**WORK INSTRUCTIONS:** For the entries below, the expected answer is the line with "Someone repainted the flower", the line with "Someone carried the stacking", and every line between them, exactly as written, and nothing more.

**Recorded data:**

---

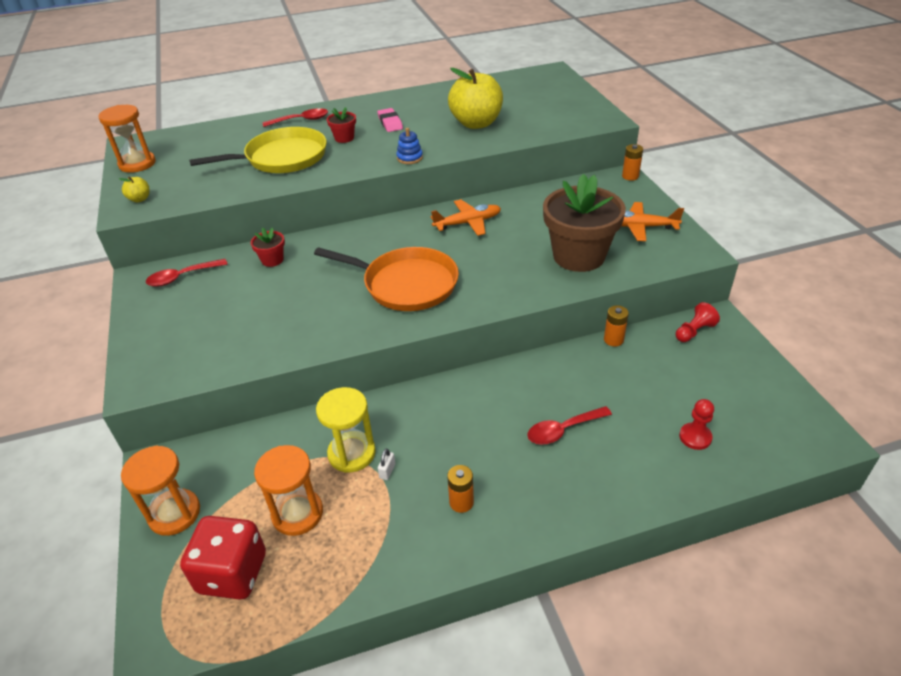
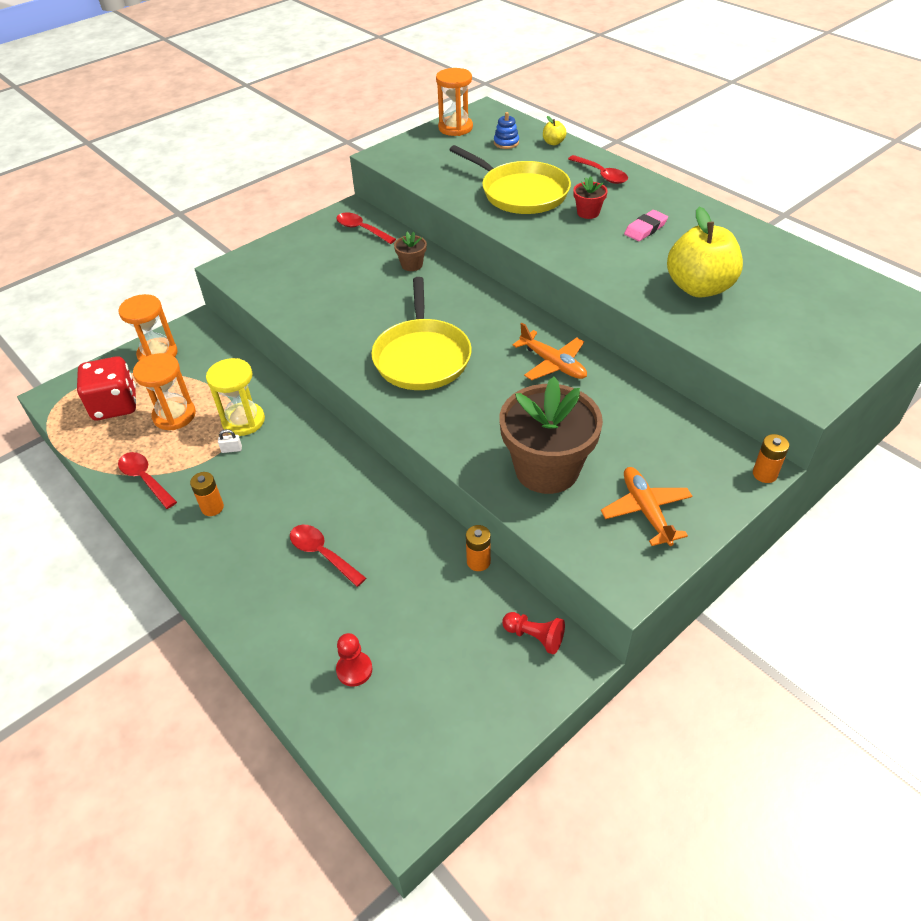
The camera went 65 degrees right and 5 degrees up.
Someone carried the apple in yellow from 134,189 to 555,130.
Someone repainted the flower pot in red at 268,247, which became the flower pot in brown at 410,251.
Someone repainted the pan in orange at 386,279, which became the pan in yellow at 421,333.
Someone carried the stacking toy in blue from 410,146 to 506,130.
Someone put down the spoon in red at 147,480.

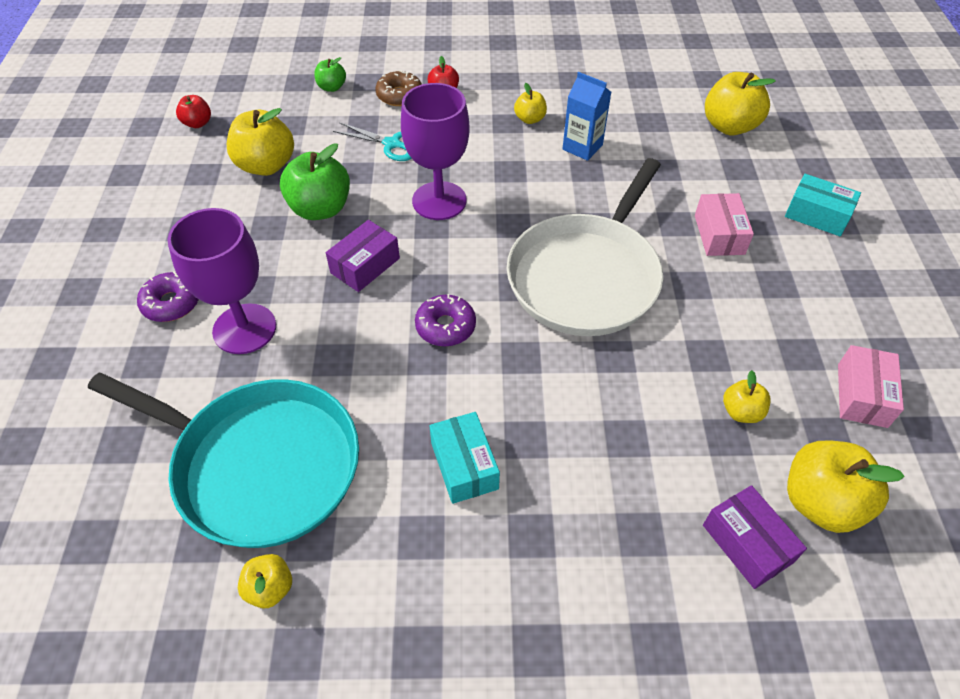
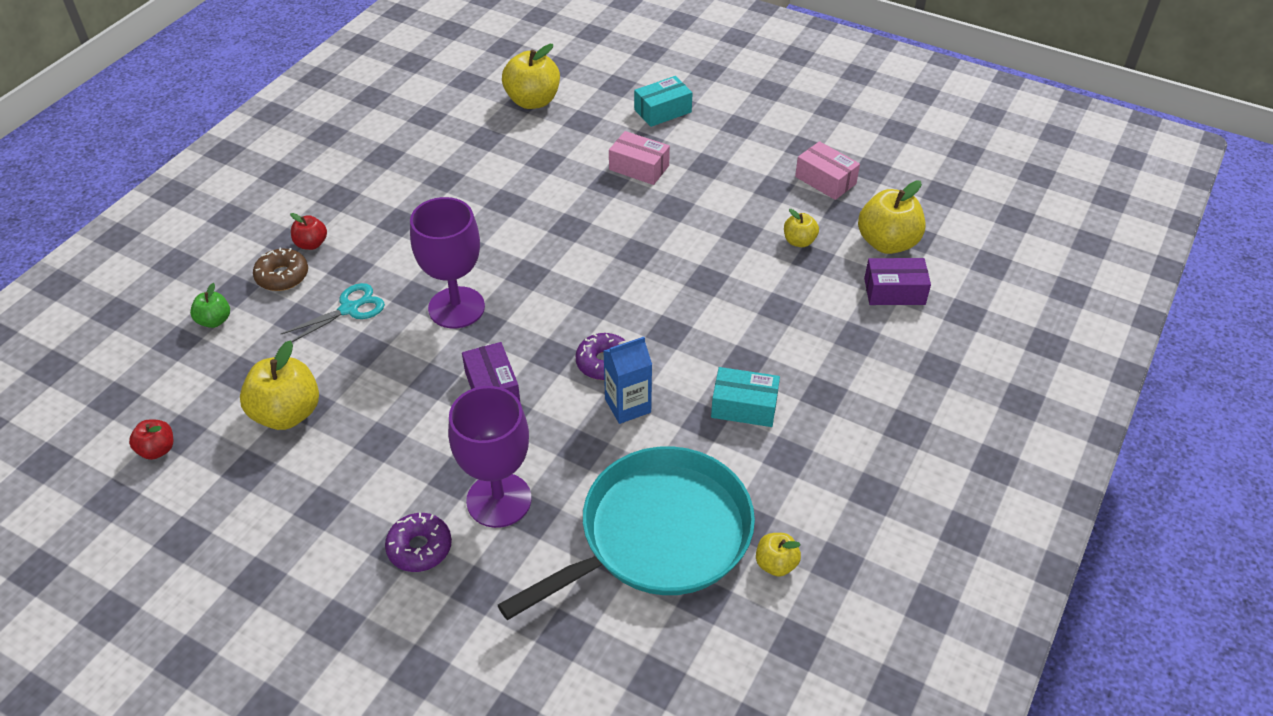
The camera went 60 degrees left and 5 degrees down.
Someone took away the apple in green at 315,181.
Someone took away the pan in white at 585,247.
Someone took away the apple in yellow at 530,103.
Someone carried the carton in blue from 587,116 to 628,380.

---

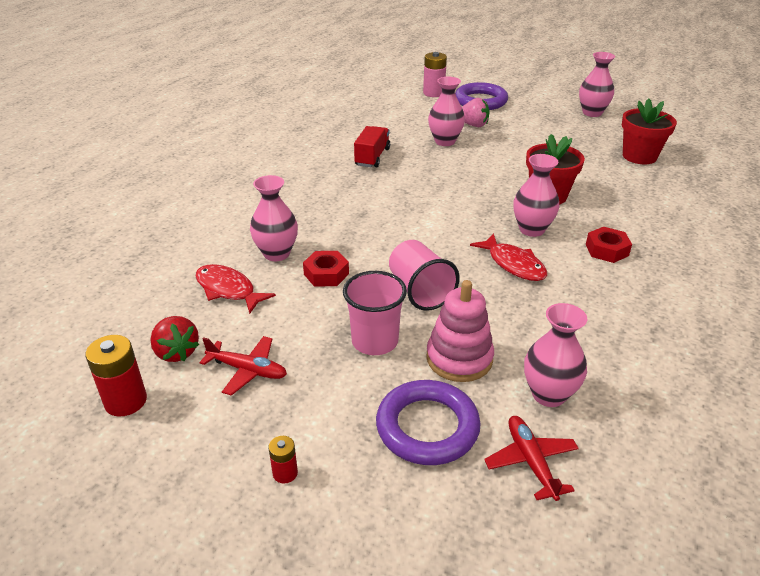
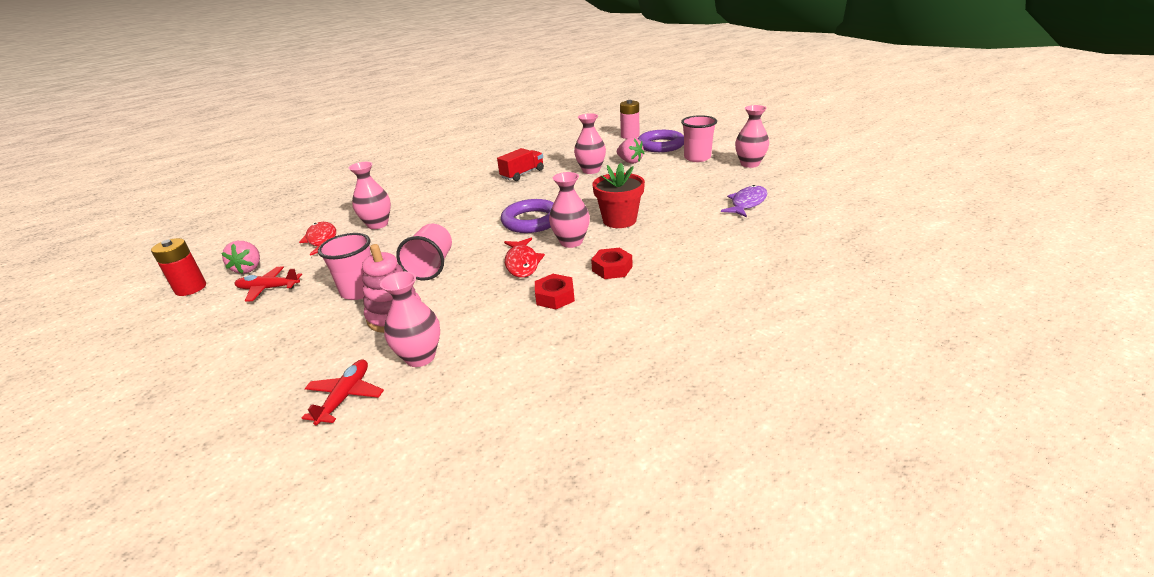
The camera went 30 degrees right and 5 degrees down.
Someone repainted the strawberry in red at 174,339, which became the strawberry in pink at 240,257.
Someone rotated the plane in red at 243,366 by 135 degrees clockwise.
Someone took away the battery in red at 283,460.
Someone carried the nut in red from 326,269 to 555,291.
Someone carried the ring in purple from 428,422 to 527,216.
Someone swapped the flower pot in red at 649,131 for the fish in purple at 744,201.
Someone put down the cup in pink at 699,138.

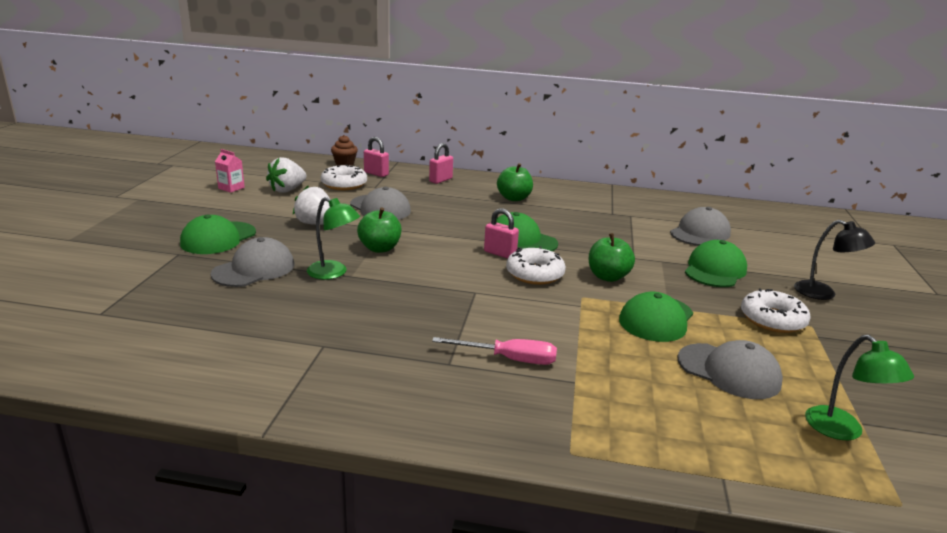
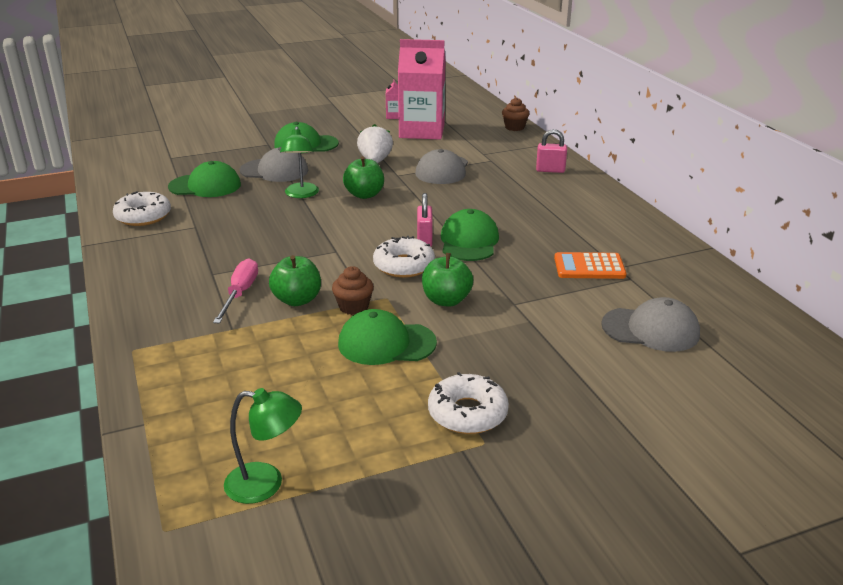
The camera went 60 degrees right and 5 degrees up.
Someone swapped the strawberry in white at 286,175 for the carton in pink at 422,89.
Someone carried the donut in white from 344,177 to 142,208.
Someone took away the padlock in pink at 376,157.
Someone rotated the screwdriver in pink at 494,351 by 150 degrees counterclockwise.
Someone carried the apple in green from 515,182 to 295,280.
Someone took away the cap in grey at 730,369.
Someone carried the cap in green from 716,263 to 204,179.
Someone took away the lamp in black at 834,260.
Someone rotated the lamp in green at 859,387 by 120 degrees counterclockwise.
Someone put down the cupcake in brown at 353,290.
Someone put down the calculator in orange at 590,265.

---

**OUTPUT FOR THIS EXERCISE:**
Someone repainted the flower pot in red at 268,247, which became the flower pot in brown at 410,251.
Someone repainted the pan in orange at 386,279, which became the pan in yellow at 421,333.
Someone carried the stacking toy in blue from 410,146 to 506,130.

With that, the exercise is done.